WHAT IS EXPECTED:
Retype the data below word for word, omitting the pictures.

Content starts

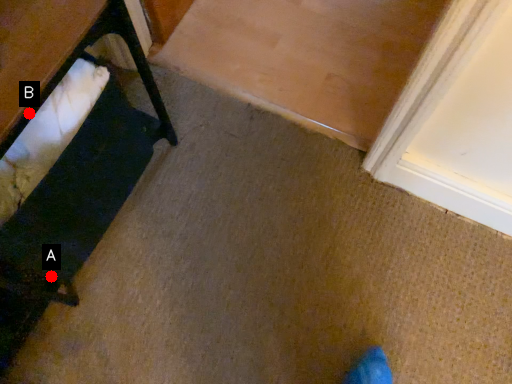
Question: Two points are circled on the image, labeled by A and B beside each circle. Which point is closer to the camera?

Choices:
 (A) A is closer
 (B) B is closer

Answer: (B)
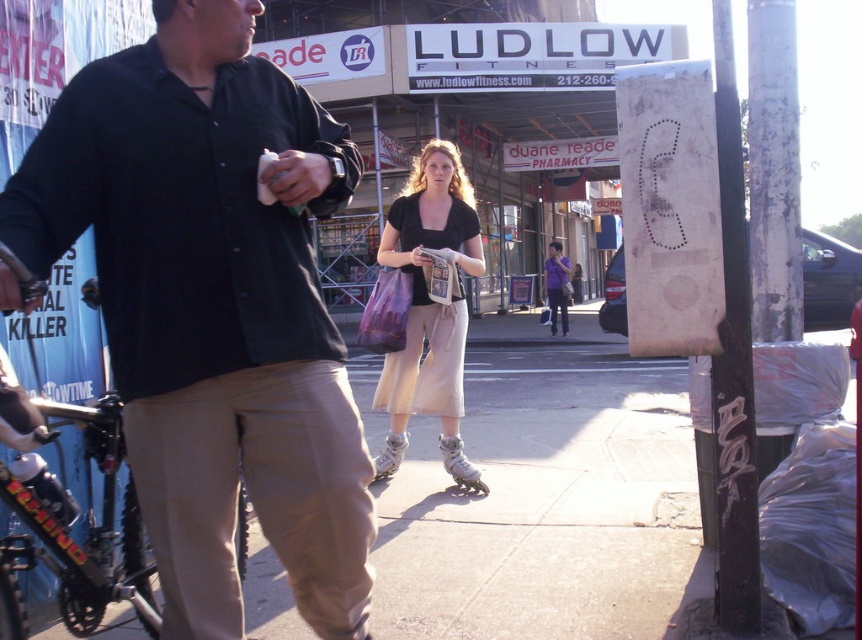
From the picture: What object is located at the coordinates point [431,308]?

The point [431,308] corresponds to the matte black shirt at center.

Based on the photo, you are a pedestrian trying to cross the street. You see the light brown concrete sidewalk at center and the khaki cotton pants at lower center. Which direction should you walk to reach the sidewalk?

You should walk to the right because the light brown concrete sidewalk at center is to the right of the khaki cotton pants at lower center.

Content ends

PROBLEM SOLUTION:
Question: Two points are circled on the image, labeled by A and B beside each circle. Which point is closer to the camera?

Choices:
 (A) A is closer
 (B) B is closer

Answer: (B)
From the picture: What object is located at the coordinates point [431,308]?

The point [431,308] corresponds to the matte black shirt at center.

Based on the photo, you are a pedestrian trying to cross the street. You see the light brown concrete sidewalk at center and the khaki cotton pants at lower center. Which direction should you walk to reach the sidewalk?

You should walk to the right because the light brown concrete sidewalk at center is to the right of the khaki cotton pants at lower center.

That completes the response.